WORK REQUIRED >> Search the listing below for the string "bączek" and copy every line where it occurs.

PROVIDED RECORDS >>
----------

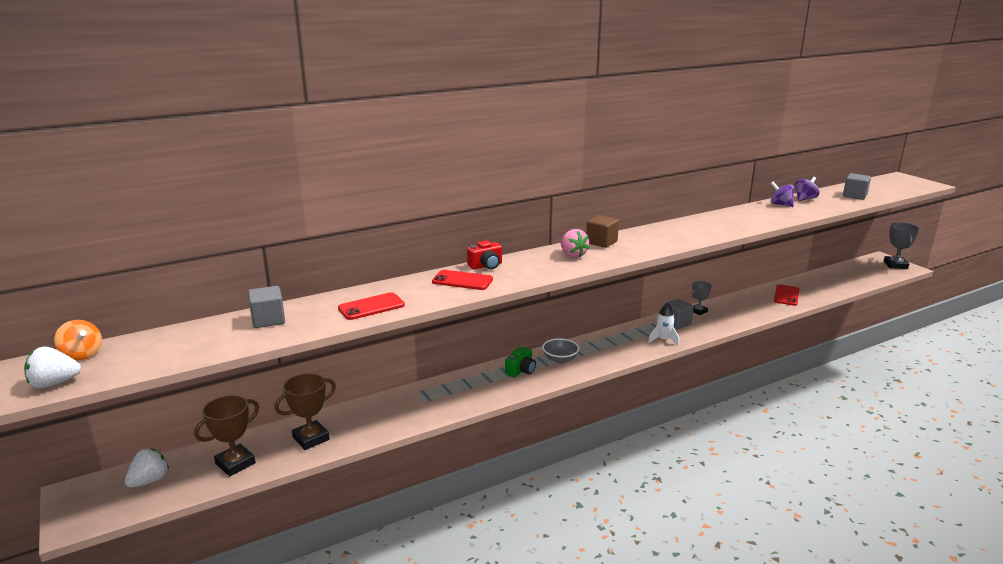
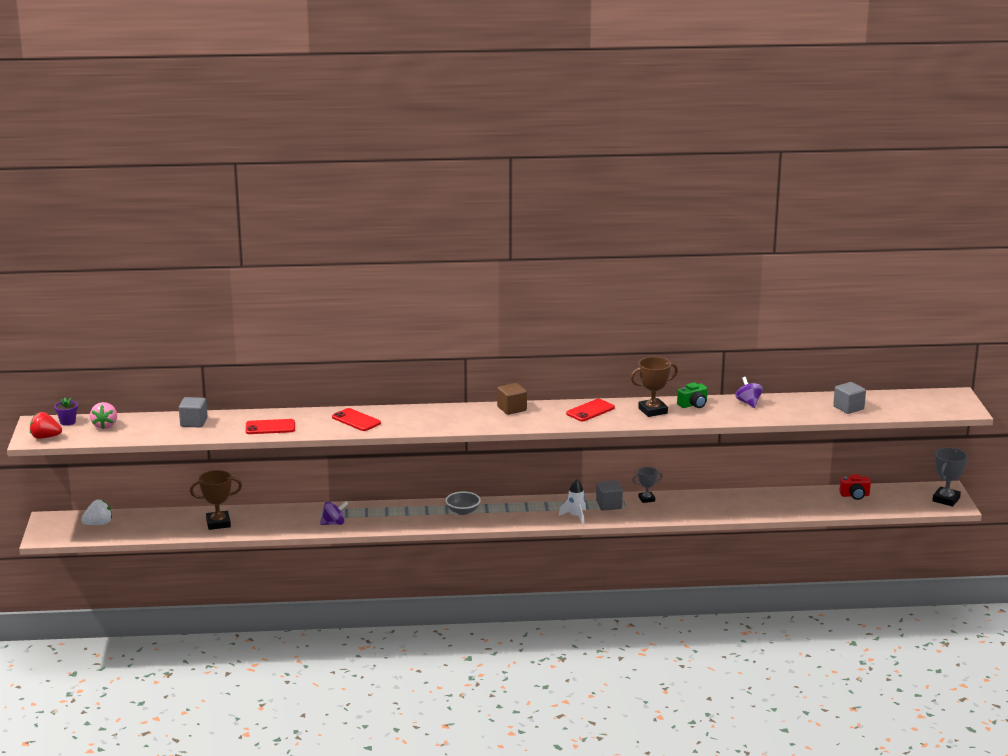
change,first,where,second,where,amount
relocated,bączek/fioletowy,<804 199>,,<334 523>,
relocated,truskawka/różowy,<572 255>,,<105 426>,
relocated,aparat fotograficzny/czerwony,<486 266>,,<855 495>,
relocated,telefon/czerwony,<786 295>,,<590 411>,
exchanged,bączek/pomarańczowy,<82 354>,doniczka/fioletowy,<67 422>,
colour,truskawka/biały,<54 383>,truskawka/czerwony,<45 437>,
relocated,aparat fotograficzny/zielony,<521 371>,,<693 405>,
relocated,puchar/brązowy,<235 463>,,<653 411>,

----------

OUTPUT BELOW >>
relocated,bączek/fioletowy,<804 199>,,<334 523>,
exchanged,bączek/pomarańczowy,<82 354>,doniczka/fioletowy,<67 422>,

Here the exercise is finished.